Provided material:
══════
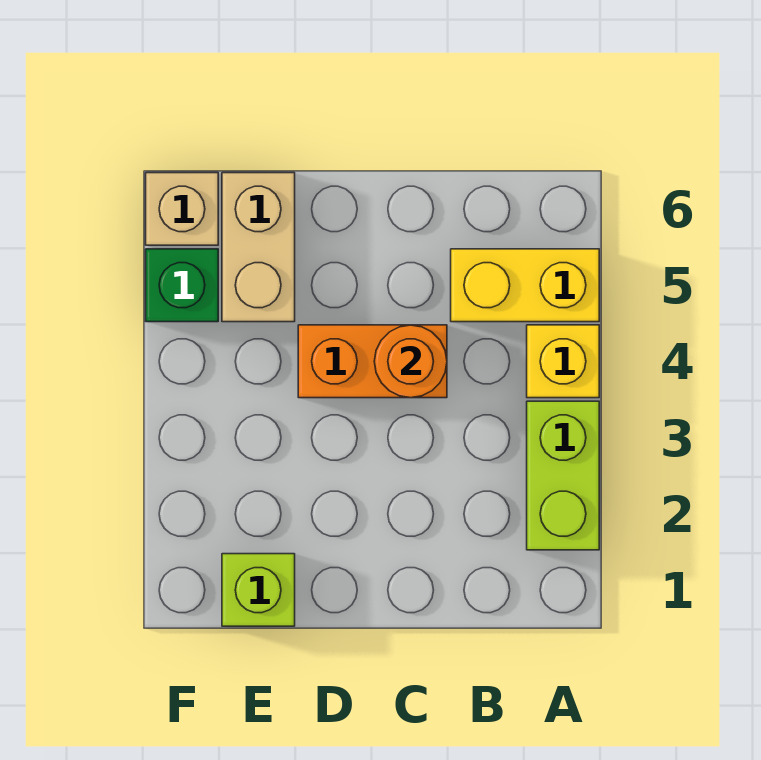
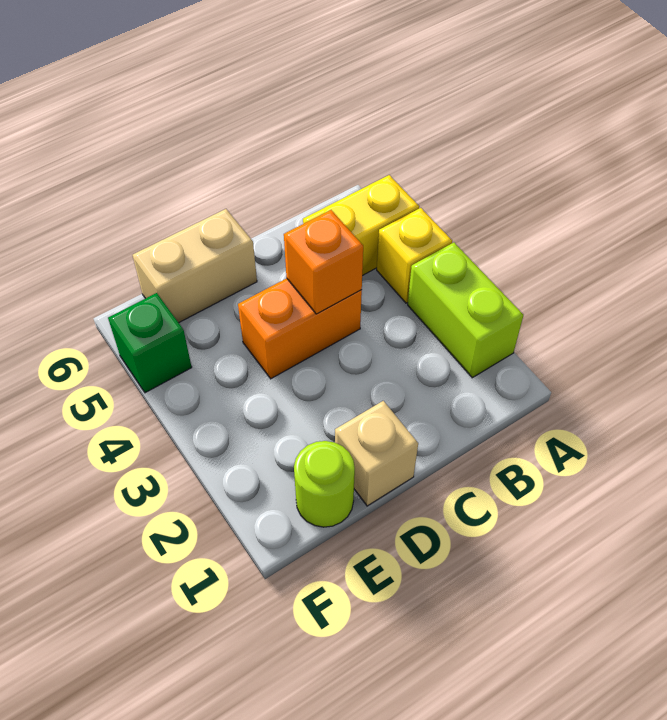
orange round brick C4 level 2 -> orange brick C4 level 2
lime brick E1 level 1 -> lime round brick E1 level 1
tan brick E5:E6 level 1 -> tan brick D6:E6 level 1
tan brick F6 level 1 -> tan brick D1 level 1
══════
Description of the task: Exclude every image and return the material above exactly.

Exercise output:
orange round brick C4 level 2 -> orange brick C4 level 2
lime brick E1 level 1 -> lime round brick E1 level 1
tan brick E5:E6 level 1 -> tan brick D6:E6 level 1
tan brick F6 level 1 -> tan brick D1 level 1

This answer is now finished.